(Excerpts from a spatial dataset)
++++
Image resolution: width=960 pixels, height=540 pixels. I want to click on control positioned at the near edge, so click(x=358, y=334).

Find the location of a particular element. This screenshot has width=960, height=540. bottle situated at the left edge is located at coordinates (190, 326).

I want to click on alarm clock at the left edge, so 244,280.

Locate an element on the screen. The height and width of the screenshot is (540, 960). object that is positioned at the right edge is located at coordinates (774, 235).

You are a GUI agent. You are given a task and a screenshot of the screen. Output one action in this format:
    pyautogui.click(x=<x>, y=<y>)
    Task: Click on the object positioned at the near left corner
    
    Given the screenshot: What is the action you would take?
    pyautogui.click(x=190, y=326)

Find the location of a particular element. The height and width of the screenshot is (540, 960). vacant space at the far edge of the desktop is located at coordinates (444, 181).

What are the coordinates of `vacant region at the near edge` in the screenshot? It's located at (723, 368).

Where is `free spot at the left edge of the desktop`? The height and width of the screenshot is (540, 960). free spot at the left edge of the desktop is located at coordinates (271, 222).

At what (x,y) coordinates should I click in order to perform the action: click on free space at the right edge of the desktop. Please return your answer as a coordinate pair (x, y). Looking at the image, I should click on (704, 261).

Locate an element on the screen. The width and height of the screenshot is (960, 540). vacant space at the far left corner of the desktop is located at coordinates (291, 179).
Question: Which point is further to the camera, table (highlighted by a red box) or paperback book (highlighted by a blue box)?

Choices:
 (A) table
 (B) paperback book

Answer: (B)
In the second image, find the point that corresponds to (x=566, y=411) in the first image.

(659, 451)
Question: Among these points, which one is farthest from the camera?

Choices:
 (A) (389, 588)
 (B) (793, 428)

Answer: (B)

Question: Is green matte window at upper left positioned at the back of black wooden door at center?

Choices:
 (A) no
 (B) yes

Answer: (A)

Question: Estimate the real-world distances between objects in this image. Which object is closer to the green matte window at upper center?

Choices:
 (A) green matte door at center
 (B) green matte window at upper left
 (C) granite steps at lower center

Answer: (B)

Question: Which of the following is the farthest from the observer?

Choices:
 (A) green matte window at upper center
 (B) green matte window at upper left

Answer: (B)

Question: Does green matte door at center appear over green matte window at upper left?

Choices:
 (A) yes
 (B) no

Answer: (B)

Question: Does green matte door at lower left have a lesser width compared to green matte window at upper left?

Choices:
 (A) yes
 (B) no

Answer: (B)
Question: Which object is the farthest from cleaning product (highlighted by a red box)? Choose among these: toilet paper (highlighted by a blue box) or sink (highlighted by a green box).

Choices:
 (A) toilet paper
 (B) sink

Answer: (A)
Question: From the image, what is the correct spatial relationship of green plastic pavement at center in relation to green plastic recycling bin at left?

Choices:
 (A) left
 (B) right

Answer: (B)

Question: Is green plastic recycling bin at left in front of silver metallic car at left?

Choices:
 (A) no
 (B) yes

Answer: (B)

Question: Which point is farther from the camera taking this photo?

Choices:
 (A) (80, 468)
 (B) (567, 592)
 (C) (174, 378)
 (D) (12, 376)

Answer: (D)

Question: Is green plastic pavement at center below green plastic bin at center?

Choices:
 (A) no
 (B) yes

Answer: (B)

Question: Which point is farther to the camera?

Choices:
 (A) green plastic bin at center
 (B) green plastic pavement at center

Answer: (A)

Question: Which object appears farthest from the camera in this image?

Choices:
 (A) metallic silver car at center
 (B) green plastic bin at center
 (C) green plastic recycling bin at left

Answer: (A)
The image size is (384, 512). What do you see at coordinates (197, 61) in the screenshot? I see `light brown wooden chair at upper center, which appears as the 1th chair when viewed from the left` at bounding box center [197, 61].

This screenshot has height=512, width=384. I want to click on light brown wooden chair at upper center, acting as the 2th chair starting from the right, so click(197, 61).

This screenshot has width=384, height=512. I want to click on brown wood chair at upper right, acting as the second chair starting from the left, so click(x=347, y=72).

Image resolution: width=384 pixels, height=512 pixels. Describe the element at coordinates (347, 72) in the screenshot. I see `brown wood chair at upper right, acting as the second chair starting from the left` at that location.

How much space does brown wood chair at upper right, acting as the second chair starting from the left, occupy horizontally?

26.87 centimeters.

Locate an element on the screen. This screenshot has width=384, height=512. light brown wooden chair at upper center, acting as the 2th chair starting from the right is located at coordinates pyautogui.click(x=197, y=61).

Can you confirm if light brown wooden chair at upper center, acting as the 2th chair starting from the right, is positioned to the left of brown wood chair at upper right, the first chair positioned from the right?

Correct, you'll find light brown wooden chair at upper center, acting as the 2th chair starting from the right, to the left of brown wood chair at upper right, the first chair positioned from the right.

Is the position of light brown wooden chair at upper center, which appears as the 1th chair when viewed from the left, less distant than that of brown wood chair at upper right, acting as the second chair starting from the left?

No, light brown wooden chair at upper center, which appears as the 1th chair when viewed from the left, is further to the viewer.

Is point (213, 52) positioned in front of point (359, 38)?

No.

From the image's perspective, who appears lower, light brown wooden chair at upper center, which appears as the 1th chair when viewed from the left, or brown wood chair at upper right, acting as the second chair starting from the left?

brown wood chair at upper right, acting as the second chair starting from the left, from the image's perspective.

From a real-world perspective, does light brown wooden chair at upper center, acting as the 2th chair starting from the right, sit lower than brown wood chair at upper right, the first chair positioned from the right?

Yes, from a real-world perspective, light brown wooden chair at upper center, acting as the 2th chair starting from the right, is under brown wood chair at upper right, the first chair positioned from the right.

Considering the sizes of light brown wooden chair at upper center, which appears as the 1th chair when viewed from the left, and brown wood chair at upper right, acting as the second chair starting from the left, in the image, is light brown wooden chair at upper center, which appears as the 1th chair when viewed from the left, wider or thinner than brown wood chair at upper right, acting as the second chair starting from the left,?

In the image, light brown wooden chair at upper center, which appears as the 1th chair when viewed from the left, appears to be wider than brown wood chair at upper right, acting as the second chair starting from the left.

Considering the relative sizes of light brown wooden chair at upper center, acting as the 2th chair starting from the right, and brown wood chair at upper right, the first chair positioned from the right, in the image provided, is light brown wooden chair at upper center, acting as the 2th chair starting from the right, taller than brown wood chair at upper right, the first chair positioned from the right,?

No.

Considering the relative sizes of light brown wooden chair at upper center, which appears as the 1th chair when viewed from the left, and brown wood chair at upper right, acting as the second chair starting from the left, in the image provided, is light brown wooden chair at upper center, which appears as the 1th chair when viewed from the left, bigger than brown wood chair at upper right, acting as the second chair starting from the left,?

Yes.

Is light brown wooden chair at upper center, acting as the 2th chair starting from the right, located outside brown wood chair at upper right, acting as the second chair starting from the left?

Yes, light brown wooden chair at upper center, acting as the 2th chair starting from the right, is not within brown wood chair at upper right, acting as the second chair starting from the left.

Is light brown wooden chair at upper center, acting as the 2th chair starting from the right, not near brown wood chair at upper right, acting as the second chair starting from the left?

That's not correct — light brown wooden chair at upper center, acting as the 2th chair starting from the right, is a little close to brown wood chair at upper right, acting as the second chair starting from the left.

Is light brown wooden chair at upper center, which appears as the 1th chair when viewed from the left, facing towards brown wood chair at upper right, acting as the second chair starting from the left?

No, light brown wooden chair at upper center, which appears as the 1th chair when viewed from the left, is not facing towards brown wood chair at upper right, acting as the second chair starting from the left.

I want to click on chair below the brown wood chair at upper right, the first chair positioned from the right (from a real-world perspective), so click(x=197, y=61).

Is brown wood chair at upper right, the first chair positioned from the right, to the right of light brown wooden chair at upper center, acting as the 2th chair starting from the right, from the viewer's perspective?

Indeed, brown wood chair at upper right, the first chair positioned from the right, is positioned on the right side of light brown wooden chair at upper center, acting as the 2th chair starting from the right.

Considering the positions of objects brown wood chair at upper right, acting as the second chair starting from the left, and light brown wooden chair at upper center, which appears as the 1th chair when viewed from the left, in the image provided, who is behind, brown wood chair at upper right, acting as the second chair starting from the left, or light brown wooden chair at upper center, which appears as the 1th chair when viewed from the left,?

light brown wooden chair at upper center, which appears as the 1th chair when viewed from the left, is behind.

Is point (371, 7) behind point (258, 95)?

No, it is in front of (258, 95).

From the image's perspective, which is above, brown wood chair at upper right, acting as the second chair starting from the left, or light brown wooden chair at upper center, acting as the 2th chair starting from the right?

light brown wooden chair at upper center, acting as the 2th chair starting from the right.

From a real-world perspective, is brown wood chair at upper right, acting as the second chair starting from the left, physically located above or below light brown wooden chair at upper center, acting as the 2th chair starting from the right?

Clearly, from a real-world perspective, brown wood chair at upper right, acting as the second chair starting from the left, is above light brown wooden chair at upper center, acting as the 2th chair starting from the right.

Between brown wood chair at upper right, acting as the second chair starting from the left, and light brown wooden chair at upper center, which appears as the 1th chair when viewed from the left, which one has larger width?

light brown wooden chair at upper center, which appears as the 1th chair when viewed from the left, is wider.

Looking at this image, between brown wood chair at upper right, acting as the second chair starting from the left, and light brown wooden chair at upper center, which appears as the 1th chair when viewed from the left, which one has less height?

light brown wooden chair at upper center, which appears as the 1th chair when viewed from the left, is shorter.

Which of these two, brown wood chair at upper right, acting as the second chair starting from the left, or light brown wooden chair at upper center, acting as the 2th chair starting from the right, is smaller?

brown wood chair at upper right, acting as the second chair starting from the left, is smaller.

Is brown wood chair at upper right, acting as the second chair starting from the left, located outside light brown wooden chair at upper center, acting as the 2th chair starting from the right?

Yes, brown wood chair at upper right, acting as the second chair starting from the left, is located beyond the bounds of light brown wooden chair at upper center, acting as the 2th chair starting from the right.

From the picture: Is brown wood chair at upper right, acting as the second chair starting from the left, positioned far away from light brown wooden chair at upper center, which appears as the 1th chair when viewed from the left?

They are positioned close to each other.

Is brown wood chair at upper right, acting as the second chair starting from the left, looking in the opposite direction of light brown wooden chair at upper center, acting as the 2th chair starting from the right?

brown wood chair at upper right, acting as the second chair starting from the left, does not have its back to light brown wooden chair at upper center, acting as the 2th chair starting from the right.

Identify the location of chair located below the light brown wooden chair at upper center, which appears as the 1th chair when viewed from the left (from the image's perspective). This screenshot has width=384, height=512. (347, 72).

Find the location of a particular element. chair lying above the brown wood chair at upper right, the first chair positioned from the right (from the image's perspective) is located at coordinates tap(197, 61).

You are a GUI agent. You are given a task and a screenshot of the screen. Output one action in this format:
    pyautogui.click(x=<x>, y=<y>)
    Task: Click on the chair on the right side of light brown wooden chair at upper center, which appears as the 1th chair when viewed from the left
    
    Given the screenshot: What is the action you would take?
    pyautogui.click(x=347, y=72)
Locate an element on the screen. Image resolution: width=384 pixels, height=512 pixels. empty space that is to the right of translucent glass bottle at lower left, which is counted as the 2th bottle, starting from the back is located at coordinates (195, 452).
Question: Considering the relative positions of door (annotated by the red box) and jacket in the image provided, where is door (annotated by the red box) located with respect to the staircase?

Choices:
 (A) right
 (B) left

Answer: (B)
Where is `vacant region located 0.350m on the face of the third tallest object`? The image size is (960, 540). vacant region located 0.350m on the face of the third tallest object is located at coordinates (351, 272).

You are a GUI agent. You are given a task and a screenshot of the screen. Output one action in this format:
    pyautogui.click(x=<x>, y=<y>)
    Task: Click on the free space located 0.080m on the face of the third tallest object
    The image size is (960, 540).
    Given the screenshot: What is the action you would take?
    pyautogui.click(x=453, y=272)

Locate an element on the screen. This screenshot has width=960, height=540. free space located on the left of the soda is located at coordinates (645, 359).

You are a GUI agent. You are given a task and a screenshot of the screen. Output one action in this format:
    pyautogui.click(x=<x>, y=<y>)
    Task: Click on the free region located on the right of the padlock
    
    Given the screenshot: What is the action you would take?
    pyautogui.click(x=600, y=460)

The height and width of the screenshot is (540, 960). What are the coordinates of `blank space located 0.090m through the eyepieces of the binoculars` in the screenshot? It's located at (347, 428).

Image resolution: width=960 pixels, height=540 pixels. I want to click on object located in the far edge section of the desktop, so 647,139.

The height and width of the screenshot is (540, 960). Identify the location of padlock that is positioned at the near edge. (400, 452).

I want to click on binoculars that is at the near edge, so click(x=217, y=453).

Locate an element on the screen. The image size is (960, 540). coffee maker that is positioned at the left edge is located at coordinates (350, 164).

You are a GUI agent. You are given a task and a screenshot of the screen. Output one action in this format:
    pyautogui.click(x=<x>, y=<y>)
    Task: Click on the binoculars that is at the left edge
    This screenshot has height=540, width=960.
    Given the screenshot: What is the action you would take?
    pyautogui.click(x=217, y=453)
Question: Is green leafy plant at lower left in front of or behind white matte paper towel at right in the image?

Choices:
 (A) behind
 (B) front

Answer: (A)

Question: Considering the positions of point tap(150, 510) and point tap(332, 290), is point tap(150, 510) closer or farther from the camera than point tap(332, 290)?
++++
Render the records as a numbered list with blank lines left out, starting at the first line of the records and ending at the line containing "Task: Click on the object".

» Written answer
1. Image resolution: width=960 pixels, height=540 pixels. I want to click on control positioned at the near edge, so click(x=358, y=334).
2. Find the location of a particular element. This screenshot has width=960, height=540. bottle situated at the left edge is located at coordinates (190, 326).
3. I want to click on alarm clock at the left edge, so 244,280.
4. Locate an element on the screen. The height and width of the screenshot is (540, 960). object that is positioned at the right edge is located at coordinates (774, 235).
5. You are a GUI agent. You are given a task and a screenshot of the screen. Output one action in this format:
6.     pyautogui.click(x=<x>, y=<y>)
7.     Task: Click on the object positioned at the near left corner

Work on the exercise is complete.